**Exercise objective**
Your copy should repeat each record below exactly and contain no images.

[[ Stored data open ]]

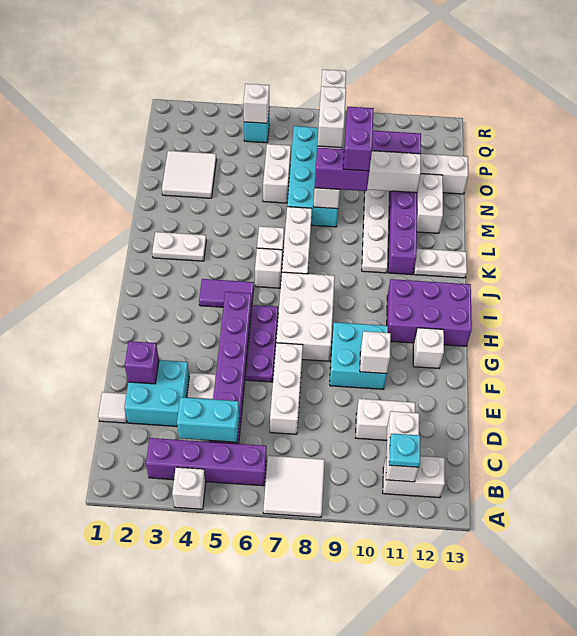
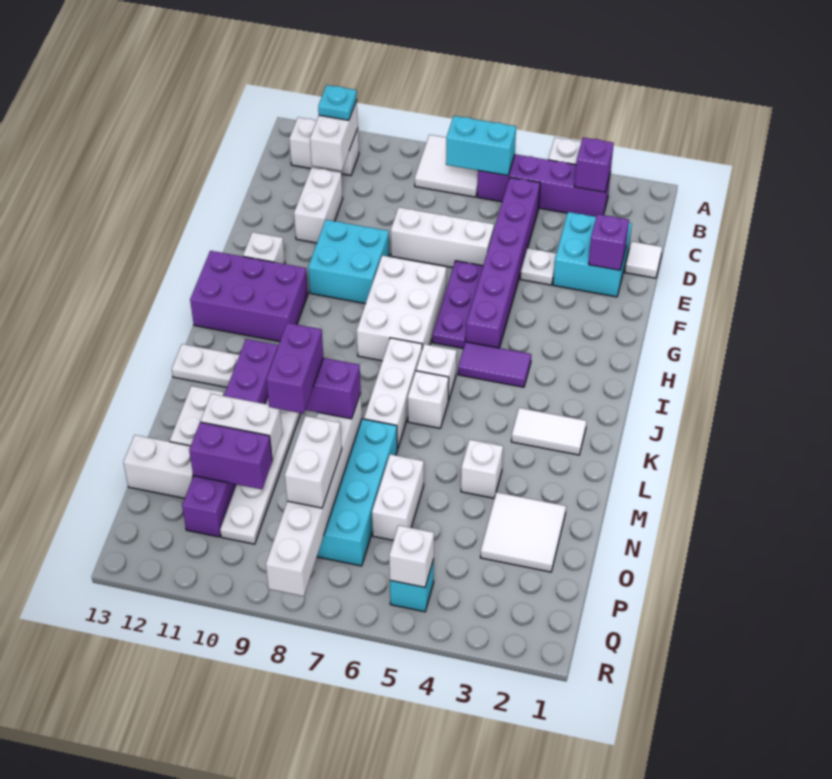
none -> purple brick B3 level 2
cyan brick C4:C5 level 2 -> cyan brick B6:B7 level 2
white brick D7:F7 level 1 -> white brick E6:E8 level 1
white brick D10:D11 level 1 -> white brick D11:E11 level 1
white brick F10 level 2 -> white brick M4 level 1
white plate K2:K3 level 1 -> white tile K2:K3 level 1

[[ Stored data closed ]]

**Expected output**
none -> purple brick B3 level 2
cyan brick C4:C5 level 2 -> cyan brick B6:B7 level 2
white brick D7:F7 level 1 -> white brick E6:E8 level 1
white brick D10:D11 level 1 -> white brick D11:E11 level 1
white brick F10 level 2 -> white brick M4 level 1
white plate K2:K3 level 1 -> white tile K2:K3 level 1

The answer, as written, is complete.